(Element lookup records)
"""

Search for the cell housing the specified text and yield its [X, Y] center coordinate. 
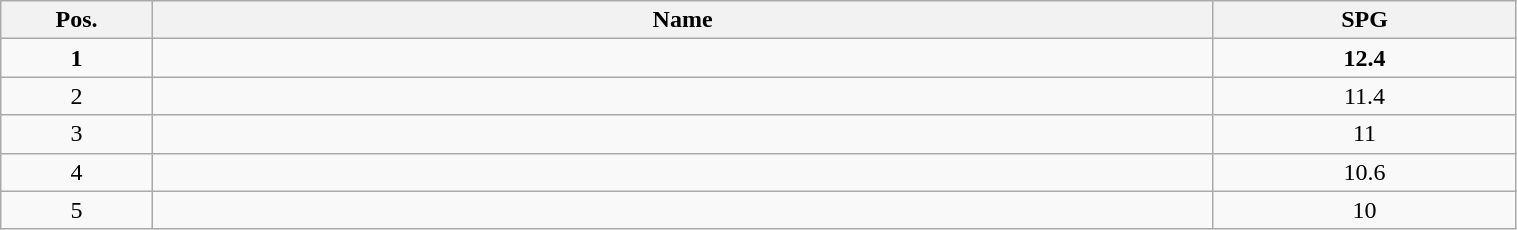
2 [77, 96]
10.6 [1364, 172]
4 [77, 172]
3 [77, 134]
SPG [1364, 20]
10 [1364, 210]
11.4 [1364, 96]
Pos. [77, 20]
Name [682, 20]
12.4 [1364, 58]
11 [1364, 134]
5 [77, 210]
1 [77, 58]
For the text-containing cell, return its midpoint in (X, Y) coordinate format. 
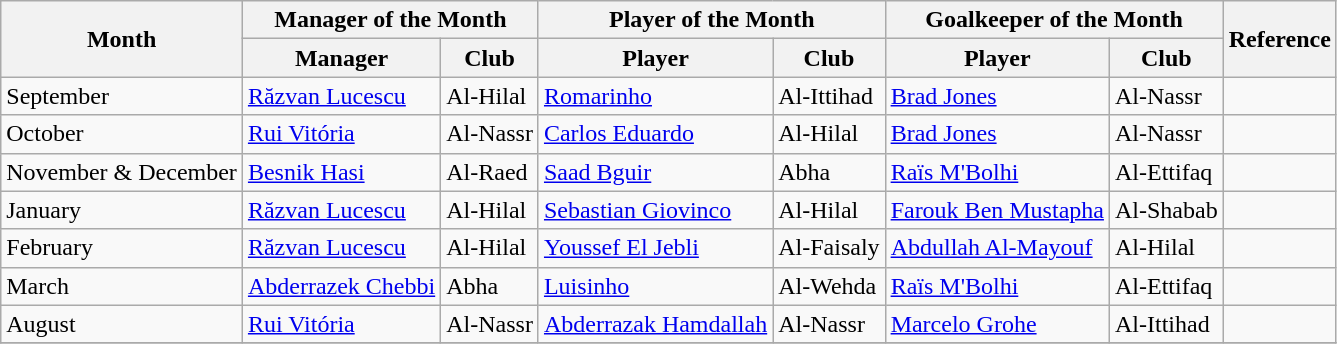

"""

> [WHAT IS BEING ASKED]: Can you output every line of the listing above without any changes, leaving out the pictures?

> [TASK RESULT]:
Search for the cell housing the specified text and yield its [X, Y] center coordinate. 
2 [77, 96]
10.6 [1364, 172]
4 [77, 172]
3 [77, 134]
SPG [1364, 20]
10 [1364, 210]
11.4 [1364, 96]
Pos. [77, 20]
Name [682, 20]
12.4 [1364, 58]
11 [1364, 134]
5 [77, 210]
1 [77, 58]
For the text-containing cell, return its midpoint in (X, Y) coordinate format. 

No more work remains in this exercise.